▶ [Requirement] In the material below, find each line holding the string "field" and copy it.

▶ [Provided data]
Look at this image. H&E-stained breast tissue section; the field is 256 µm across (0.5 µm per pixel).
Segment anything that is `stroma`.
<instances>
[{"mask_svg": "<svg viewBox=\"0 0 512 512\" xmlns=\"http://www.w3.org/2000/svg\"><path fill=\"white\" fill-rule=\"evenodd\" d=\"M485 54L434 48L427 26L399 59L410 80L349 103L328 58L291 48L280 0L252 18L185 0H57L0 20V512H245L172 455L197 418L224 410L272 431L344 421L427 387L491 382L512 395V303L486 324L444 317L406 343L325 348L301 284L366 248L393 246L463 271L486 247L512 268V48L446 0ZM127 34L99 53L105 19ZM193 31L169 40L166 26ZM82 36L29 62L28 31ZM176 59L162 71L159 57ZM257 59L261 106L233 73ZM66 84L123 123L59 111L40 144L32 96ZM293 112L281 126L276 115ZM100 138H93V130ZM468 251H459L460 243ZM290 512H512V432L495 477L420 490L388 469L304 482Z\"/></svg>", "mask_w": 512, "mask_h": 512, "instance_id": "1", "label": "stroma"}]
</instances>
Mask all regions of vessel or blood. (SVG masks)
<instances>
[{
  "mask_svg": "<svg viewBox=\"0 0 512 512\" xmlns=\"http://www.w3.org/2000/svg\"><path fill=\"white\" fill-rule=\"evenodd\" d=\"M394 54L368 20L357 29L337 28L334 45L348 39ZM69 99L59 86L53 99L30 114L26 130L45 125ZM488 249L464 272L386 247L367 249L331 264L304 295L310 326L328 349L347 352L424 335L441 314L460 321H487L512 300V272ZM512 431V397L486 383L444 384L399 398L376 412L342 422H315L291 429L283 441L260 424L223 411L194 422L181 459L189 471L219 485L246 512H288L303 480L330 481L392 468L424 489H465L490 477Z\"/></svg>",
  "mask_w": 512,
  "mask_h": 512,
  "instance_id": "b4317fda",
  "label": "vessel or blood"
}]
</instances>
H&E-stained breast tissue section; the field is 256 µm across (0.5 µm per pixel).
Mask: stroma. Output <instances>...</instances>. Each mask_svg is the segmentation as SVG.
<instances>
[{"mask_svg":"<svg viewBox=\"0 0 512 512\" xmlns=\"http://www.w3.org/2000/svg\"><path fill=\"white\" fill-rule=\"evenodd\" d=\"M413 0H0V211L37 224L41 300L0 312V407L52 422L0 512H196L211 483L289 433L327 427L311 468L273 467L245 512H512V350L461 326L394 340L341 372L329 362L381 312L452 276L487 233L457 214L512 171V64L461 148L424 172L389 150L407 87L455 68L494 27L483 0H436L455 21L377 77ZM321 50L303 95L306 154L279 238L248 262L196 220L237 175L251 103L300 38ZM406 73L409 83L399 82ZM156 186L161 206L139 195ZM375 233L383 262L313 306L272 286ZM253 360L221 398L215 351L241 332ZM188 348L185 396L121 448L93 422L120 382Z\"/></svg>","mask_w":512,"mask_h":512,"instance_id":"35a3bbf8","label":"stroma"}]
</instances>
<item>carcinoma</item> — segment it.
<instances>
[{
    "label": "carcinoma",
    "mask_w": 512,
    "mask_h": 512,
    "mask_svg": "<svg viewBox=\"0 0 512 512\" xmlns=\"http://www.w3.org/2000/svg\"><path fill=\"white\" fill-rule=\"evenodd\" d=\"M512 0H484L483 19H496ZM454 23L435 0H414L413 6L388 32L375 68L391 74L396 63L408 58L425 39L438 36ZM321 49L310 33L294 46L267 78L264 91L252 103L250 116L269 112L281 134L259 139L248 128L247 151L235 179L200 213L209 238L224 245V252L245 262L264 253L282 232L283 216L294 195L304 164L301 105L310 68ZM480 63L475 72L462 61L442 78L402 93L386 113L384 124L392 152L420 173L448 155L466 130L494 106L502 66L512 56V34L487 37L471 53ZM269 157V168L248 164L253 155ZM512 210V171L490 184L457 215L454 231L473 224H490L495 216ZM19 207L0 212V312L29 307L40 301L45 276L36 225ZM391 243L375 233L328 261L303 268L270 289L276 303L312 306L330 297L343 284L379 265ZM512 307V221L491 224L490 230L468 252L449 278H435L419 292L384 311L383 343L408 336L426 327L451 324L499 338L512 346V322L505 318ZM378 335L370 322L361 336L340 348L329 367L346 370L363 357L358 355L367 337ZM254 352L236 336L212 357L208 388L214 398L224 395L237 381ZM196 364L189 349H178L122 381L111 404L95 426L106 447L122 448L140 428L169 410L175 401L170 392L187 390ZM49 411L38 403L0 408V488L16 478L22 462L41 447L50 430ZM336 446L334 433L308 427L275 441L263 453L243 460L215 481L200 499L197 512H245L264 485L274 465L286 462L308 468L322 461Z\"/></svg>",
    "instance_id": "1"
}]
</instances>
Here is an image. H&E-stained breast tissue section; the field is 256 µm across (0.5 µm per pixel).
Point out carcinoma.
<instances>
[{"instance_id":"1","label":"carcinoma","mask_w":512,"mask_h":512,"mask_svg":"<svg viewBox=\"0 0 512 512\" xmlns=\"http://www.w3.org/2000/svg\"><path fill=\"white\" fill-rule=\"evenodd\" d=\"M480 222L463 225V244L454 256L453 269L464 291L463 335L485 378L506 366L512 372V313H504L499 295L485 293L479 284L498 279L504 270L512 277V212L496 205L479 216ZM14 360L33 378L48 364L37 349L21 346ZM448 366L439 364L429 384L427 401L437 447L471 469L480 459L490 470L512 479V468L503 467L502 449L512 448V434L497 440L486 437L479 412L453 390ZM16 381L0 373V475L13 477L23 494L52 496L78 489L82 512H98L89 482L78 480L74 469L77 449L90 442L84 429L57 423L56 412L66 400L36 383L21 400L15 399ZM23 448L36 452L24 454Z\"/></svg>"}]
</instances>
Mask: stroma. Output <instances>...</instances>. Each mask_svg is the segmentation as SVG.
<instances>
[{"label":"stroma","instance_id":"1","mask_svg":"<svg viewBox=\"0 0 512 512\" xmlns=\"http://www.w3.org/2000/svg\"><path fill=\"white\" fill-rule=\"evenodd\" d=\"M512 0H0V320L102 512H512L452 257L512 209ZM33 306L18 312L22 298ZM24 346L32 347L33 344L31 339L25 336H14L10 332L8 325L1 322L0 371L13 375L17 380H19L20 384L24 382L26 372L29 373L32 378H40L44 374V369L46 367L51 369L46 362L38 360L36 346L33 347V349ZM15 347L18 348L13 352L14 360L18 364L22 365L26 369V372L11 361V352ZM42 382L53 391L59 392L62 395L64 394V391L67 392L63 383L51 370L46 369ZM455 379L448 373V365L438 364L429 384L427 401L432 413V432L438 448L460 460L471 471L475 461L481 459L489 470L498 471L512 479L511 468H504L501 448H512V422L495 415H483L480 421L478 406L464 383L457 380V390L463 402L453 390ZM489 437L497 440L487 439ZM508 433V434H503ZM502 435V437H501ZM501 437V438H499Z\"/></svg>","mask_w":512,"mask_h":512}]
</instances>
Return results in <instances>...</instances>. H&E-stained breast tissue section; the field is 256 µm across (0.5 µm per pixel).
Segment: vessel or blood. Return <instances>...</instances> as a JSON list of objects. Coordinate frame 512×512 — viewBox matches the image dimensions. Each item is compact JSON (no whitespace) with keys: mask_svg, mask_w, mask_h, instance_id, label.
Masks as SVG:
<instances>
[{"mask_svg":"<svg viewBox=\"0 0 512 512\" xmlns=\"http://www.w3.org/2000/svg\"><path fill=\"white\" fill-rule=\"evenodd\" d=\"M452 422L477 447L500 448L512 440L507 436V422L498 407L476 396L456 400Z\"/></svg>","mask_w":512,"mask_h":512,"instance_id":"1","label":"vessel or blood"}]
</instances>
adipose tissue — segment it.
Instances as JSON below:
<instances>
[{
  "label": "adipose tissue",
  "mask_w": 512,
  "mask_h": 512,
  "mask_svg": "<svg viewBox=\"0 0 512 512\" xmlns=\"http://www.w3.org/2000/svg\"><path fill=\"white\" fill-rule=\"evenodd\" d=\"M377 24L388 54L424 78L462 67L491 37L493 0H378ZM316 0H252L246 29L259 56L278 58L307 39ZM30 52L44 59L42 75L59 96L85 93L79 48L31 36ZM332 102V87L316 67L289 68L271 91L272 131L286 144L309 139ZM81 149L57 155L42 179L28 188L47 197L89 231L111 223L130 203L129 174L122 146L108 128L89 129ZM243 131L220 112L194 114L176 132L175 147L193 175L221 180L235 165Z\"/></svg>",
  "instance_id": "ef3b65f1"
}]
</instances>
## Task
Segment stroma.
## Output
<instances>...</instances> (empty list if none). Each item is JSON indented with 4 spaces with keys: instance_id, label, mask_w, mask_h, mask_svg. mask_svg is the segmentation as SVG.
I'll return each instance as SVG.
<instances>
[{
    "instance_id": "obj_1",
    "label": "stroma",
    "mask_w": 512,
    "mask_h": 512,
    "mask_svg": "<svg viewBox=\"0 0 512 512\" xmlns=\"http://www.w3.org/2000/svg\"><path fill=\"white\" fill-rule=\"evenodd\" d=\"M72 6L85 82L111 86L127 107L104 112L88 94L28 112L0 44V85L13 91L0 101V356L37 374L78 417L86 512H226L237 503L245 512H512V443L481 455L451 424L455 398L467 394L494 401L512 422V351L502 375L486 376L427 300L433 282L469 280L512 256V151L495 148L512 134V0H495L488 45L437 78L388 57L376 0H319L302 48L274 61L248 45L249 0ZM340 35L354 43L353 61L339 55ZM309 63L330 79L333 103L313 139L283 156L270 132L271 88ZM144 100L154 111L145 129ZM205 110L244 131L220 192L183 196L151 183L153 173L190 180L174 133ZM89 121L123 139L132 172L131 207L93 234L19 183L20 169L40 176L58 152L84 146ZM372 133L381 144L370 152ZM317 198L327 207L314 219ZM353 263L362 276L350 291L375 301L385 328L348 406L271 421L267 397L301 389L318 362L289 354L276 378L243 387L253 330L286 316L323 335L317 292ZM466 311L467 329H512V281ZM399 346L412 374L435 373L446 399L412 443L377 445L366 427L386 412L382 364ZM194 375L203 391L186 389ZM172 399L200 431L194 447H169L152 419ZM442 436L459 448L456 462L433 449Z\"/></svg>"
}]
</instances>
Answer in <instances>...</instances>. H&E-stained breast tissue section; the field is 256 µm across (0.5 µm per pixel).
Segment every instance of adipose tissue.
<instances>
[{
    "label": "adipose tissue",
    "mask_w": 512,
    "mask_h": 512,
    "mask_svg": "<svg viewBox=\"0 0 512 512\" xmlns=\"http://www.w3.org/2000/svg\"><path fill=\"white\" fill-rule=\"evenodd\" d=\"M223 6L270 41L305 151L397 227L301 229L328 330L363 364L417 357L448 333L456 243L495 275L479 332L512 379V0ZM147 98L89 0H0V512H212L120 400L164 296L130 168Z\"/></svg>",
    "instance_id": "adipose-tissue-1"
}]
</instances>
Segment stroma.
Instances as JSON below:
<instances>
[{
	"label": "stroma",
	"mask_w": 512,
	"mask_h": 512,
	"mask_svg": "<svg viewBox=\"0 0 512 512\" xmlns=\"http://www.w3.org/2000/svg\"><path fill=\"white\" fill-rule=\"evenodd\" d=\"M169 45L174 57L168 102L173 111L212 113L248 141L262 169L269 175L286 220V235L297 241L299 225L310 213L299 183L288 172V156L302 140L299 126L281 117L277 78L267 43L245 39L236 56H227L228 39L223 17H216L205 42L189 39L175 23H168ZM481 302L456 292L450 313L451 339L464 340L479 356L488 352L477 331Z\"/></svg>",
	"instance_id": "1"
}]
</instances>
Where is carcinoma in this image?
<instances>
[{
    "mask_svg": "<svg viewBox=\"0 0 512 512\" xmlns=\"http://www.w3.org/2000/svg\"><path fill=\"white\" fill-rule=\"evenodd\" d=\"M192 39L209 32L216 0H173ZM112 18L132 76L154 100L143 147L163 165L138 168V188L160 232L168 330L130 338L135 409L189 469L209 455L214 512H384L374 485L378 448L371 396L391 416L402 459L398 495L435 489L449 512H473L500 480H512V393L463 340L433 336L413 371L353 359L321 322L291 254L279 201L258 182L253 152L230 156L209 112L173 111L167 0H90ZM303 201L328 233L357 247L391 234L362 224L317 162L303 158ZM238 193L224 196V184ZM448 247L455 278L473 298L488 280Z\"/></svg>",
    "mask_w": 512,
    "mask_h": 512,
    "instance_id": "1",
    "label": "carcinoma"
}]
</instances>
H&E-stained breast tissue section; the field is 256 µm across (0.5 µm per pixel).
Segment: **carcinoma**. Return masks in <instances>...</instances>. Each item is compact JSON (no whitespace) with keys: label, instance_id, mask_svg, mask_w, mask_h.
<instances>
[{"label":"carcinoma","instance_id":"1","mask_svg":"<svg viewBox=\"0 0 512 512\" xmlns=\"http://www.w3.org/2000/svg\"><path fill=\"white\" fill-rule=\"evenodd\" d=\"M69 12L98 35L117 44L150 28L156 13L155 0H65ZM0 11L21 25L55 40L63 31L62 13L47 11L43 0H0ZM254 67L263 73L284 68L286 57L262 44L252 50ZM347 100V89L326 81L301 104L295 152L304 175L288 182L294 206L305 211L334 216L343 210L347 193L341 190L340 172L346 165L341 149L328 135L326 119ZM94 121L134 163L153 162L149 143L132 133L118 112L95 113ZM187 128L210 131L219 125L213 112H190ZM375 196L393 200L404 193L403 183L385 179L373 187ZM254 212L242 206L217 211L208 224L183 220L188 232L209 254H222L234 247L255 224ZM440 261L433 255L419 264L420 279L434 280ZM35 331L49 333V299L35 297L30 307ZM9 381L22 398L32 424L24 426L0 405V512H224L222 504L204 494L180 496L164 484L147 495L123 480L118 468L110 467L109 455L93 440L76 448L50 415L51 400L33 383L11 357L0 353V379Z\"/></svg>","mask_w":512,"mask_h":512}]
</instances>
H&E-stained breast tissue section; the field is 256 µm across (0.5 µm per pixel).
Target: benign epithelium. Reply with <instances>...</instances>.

▶ [Result for this task]
Look at this image. H&E-stained breast tissue section; the field is 256 µm across (0.5 µm per pixel).
H&E-stained breast tissue section; the field is 256 µm across (0.5 µm per pixel).
Here is an image. H&E-stained breast tissue section; the field is 256 µm across (0.5 µm per pixel).
Return results in <instances>...</instances>. H&E-stained breast tissue section; the field is 256 µm across (0.5 µm per pixel).
Answer in <instances>...</instances>. H&E-stained breast tissue section; the field is 256 µm across (0.5 µm per pixel).
H&E-stained breast tissue section; the field is 256 µm across (0.5 µm per pixel).
H&E-stained breast tissue section; the field is 256 µm across (0.5 µm per pixel).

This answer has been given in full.